▶ [Detalhes do problema]:
Disponha todas as linhas abaixo em uma lista numerada, omitindo as que estiverem em branco.

▶ [Dados do exercício]:
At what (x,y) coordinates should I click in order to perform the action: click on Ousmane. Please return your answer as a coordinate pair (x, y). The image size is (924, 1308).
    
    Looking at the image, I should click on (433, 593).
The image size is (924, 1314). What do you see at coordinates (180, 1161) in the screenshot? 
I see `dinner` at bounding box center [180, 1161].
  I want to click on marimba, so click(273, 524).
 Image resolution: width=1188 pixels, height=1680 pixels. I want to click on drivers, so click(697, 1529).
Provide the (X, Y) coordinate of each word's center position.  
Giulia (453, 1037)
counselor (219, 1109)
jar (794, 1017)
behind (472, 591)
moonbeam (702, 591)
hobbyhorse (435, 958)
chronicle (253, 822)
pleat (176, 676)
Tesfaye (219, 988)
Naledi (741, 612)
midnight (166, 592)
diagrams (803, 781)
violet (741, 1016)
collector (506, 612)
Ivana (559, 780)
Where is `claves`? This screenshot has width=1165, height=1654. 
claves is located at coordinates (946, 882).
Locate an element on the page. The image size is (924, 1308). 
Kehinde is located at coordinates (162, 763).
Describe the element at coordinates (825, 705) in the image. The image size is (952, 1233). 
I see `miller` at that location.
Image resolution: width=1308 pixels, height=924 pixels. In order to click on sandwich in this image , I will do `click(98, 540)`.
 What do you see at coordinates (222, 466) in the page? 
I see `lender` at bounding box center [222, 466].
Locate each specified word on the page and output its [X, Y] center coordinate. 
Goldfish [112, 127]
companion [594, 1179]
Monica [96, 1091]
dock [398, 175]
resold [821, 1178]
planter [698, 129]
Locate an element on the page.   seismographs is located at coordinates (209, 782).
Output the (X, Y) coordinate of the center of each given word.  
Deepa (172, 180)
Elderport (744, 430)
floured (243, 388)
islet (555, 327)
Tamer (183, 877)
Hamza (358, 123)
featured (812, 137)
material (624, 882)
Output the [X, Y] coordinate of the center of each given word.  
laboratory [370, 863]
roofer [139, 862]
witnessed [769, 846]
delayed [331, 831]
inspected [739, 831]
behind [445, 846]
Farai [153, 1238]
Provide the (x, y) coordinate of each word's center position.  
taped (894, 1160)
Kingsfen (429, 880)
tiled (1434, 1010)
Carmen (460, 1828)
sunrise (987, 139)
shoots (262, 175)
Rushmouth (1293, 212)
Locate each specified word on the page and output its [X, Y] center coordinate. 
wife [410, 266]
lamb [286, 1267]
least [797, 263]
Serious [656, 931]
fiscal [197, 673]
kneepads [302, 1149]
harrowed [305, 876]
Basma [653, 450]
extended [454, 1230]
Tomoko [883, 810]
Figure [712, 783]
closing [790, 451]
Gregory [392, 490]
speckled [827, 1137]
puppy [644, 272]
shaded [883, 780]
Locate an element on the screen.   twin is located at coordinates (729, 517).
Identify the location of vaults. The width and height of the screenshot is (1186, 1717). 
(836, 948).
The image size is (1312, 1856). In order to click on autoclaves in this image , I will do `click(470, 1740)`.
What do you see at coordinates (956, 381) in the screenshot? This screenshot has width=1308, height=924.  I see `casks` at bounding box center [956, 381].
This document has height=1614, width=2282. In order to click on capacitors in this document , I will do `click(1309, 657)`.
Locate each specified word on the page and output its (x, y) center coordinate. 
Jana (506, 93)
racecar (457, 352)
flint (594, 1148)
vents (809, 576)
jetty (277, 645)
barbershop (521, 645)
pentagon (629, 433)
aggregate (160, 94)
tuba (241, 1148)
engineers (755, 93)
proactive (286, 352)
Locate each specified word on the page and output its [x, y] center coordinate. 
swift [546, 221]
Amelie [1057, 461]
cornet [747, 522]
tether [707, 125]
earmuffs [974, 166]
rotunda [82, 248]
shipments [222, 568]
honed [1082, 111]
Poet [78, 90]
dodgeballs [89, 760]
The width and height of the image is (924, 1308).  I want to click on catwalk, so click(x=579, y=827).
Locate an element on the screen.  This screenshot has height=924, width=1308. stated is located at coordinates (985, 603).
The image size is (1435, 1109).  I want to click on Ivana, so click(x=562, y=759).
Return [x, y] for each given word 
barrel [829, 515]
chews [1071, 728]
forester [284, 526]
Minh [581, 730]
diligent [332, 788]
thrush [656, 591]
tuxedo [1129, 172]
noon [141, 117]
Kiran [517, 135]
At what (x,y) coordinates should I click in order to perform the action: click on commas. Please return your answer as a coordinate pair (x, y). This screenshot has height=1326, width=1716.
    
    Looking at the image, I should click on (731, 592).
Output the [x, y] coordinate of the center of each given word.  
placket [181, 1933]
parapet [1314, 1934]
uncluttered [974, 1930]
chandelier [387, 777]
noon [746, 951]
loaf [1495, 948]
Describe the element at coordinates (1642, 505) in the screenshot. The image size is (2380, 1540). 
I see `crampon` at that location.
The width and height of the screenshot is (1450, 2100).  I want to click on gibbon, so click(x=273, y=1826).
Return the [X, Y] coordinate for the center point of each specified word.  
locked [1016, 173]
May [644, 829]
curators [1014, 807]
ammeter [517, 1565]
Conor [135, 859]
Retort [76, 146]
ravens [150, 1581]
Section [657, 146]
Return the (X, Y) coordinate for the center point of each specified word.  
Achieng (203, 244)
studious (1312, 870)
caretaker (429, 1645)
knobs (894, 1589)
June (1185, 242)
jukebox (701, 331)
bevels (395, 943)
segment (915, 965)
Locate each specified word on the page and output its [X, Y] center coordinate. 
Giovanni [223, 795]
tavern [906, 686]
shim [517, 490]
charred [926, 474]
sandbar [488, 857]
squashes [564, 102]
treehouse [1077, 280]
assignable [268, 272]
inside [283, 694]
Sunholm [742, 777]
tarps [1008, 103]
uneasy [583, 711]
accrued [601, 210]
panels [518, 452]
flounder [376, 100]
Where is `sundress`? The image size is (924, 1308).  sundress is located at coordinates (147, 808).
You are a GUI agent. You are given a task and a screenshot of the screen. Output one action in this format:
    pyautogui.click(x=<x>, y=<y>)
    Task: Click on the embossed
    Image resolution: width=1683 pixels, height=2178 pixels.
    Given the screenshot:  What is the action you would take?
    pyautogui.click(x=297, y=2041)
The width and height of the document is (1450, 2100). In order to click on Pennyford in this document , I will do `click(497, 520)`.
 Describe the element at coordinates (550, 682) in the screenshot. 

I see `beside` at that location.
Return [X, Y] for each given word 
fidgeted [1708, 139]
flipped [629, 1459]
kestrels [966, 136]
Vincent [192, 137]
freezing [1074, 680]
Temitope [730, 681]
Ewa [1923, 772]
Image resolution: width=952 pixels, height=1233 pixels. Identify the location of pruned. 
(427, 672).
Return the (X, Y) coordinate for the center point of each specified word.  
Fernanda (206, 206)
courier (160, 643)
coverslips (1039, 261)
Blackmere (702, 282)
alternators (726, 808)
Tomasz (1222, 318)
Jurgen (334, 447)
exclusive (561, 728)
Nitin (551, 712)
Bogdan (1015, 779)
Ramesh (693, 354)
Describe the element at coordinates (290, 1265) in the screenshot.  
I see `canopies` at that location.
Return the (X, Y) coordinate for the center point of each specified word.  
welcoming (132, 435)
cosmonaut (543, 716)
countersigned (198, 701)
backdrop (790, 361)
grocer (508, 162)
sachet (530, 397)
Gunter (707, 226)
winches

▶ [Resultado da tarefa]:
1. At what (x,y) coordinates should I click in order to perform the action: click on Ousmane. Please return your answer as a coordinate pair (x, y). The image size is (924, 1308).
2.     Looking at the image, I should click on (433, 593).
3. The image size is (924, 1314). What do you see at coordinates (180, 1161) in the screenshot? 
4. I see `dinner` at bounding box center [180, 1161].
5.   I want to click on marimba, so click(273, 524).
6.  Image resolution: width=1188 pixels, height=1680 pixels. I want to click on drivers, so click(697, 1529).
7. Provide the (X, Y) coordinate of each word's center position.  
8. Giulia (453, 1037)
9. counselor (219, 1109)
10. jar (794, 1017)
11. behind (472, 591)
12. moonbeam (702, 591)
13. hobbyhorse (435, 958)
14. chronicle (253, 822)
15. pleat (176, 676)
16. Tesfaye (219, 988)
17. Naledi (741, 612)
18. midnight (166, 592)
19. diagrams (803, 781)
20. violet (741, 1016)
21. collector (506, 612)
22. Ivana (559, 780)
23. Where is `claves`? This screenshot has width=1165, height=1654. 
24. claves is located at coordinates (946, 882).
25. Locate an element on the page. The image size is (924, 1308). 
26. Kehinde is located at coordinates (162, 763).
27. Describe the element at coordinates (825, 705) in the image. The image size is (952, 1233). 
28. I see `miller` at that location.
29. Image resolution: width=1308 pixels, height=924 pixels. In order to click on sandwich in this image , I will do `click(98, 540)`.
30.  What do you see at coordinates (222, 466) in the page? 
31. I see `lender` at bounding box center [222, 466].
32. Locate each specified word on the page and output its [X, Y] center coordinate. 
33. Goldfish [112, 127]
34. companion [594, 1179]
35. Monica [96, 1091]
36. dock [398, 175]
37. resold [821, 1178]
38. planter [698, 129]
39. Locate an element on the page.   seismographs is located at coordinates (209, 782).
40. Output the (X, Y) coordinate of the center of each given word.  
41. Deepa (172, 180)
42. Elderport (744, 430)
43. floured (243, 388)
44. islet (555, 327)
45. Tamer (183, 877)
46. Hamza (358, 123)
47. featured (812, 137)
48. material (624, 882)
49. Output the [X, Y] coordinate of the center of each given word.  
50. laboratory [370, 863]
51. roofer [139, 862]
52. witnessed [769, 846]
53. delayed [331, 831]
54. inspected [739, 831]
55. behind [445, 846]
56. Farai [153, 1238]
57. Provide the (x, y) coordinate of each word's center position.  
58. taped (894, 1160)
59. Kingsfen (429, 880)
60. tiled (1434, 1010)
61. Carmen (460, 1828)
62. sunrise (987, 139)
63. shoots (262, 175)
64. Rushmouth (1293, 212)
65. Locate each specified word on the page and output its [X, Y] center coordinate. 
66. wife [410, 266]
67. lamb [286, 1267]
68. least [797, 263]
69. Serious [656, 931]
70. fiscal [197, 673]
71. kneepads [302, 1149]
72. harrowed [305, 876]
73. Basma [653, 450]
74. extended [454, 1230]
75. Tomoko [883, 810]
76. Figure [712, 783]
77. closing [790, 451]
78. Gregory [392, 490]
79. speckled [827, 1137]
80. puppy [644, 272]
81. shaded [883, 780]
82. Locate an element on the screen.   twin is located at coordinates (729, 517).
83. Identify the location of vaults. The width and height of the screenshot is (1186, 1717). 
84. (836, 948).
85. The image size is (1312, 1856). In order to click on autoclaves in this image , I will do `click(470, 1740)`.
86. What do you see at coordinates (956, 381) in the screenshot? This screenshot has width=1308, height=924.  I see `casks` at bounding box center [956, 381].
87. This document has height=1614, width=2282. In order to click on capacitors in this document , I will do `click(1309, 657)`.
88. Locate each specified word on the page and output its (x, y) center coordinate. 
89. Jana (506, 93)
90. racecar (457, 352)
91. flint (594, 1148)
92. vents (809, 576)
93. jetty (277, 645)
94. barbershop (521, 645)
95. pentagon (629, 433)
96. aggregate (160, 94)
97. tuba (241, 1148)
98. engineers (755, 93)
99. proactive (286, 352)
100. Locate each specified word on the page and output its [x, y] center coordinate. 
101. swift [546, 221]
102. Amelie [1057, 461]
103. cornet [747, 522]
104. tether [707, 125]
105. earmuffs [974, 166]
106. rotunda [82, 248]
107. shipments [222, 568]
108. honed [1082, 111]
109. Poet [78, 90]
110. dodgeballs [89, 760]
111. The width and height of the image is (924, 1308).  I want to click on catwalk, so click(x=579, y=827).
112. Locate an element on the screen.  This screenshot has height=924, width=1308. stated is located at coordinates (985, 603).
113. The image size is (1435, 1109).  I want to click on Ivana, so click(x=562, y=759).
114. Return [x, y] for each given word 
115. barrel [829, 515]
116. chews [1071, 728]
117. forester [284, 526]
118. Minh [581, 730]
119. diligent [332, 788]
120. thrush [656, 591]
121. tuxedo [1129, 172]
122. noon [141, 117]
123. Kiran [517, 135]
124. At what (x,y) coordinates should I click in order to perform the action: click on commas. Please return your answer as a coordinate pair (x, y). This screenshot has height=1326, width=1716.
125.     Looking at the image, I should click on (731, 592).
126. Output the [x, y] coordinate of the center of each given word.  
127. placket [181, 1933]
128. parapet [1314, 1934]
129. uncluttered [974, 1930]
130. chandelier [387, 777]
131. noon [746, 951]
132. loaf [1495, 948]
133. Describe the element at coordinates (1642, 505) in the screenshot. The image size is (2380, 1540). 
134. I see `crampon` at that location.
135. The width and height of the screenshot is (1450, 2100).  I want to click on gibbon, so click(x=273, y=1826).
136. Return the [X, Y] coordinate for the center point of each specified word.  
137. locked [1016, 173]
138. May [644, 829]
139. curators [1014, 807]
140. ammeter [517, 1565]
141. Conor [135, 859]
142. Retort [76, 146]
143. ravens [150, 1581]
144. Section [657, 146]
145. Return the (X, Y) coordinate for the center point of each specified word.  
146. Achieng (203, 244)
147. studious (1312, 870)
148. caretaker (429, 1645)
149. knobs (894, 1589)
150. June (1185, 242)
151. jukebox (701, 331)
152. bevels (395, 943)
153. segment (915, 965)
154. Locate each specified word on the page and output its [X, Y] center coordinate. 
155. Giovanni [223, 795]
156. tavern [906, 686]
157. shim [517, 490]
158. charred [926, 474]
159. sandbar [488, 857]
160. squashes [564, 102]
161. treehouse [1077, 280]
162. assignable [268, 272]
163. inside [283, 694]
164. Sunholm [742, 777]
165. tarps [1008, 103]
166. uneasy [583, 711]
167. accrued [601, 210]
168. panels [518, 452]
169. flounder [376, 100]
170. Where is `sundress`? The image size is (924, 1308).  sundress is located at coordinates (147, 808).
171. You are a GUI agent. You are given a task and a screenshot of the screen. Output one action in this format:
172.     pyautogui.click(x=<x>, y=<y>)
173.     Task: Click on the embossed
174.     Image resolution: width=1683 pixels, height=2178 pixels.
175.     Given the screenshot:  What is the action you would take?
176.     pyautogui.click(x=297, y=2041)
177. The width and height of the document is (1450, 2100). In order to click on Pennyford in this document , I will do `click(497, 520)`.
178.  Describe the element at coordinates (550, 682) in the screenshot. 
179. I see `beside` at that location.
180. Return [X, Y] for each given word 
181. fidgeted [1708, 139]
182. flipped [629, 1459]
183. kestrels [966, 136]
184. Vincent [192, 137]
185. freezing [1074, 680]
186. Temitope [730, 681]
187. Ewa [1923, 772]
188. Image resolution: width=952 pixels, height=1233 pixels. Identify the location of pruned. 
189. (427, 672).
190. Return the (X, Y) coordinate for the center point of each specified word.  
191. Fernanda (206, 206)
192. courier (160, 643)
193. coverslips (1039, 261)
194. Blackmere (702, 282)
195. alternators (726, 808)
196. Tomasz (1222, 318)
197. Jurgen (334, 447)
198. exclusive (561, 728)
199. Nitin (551, 712)
200. Bogdan (1015, 779)
201. Ramesh (693, 354)
202. Describe the element at coordinates (290, 1265) in the screenshot.  
203. I see `canopies` at that location.
204. Return the (X, Y) coordinate for the center point of each specified word.  
205. welcoming (132, 435)
206. cosmonaut (543, 716)
207. countersigned (198, 701)
208. backdrop (790, 361)
209. grocer (508, 162)
210. sachet (530, 397)
211. Gunter (707, 226)
212. winches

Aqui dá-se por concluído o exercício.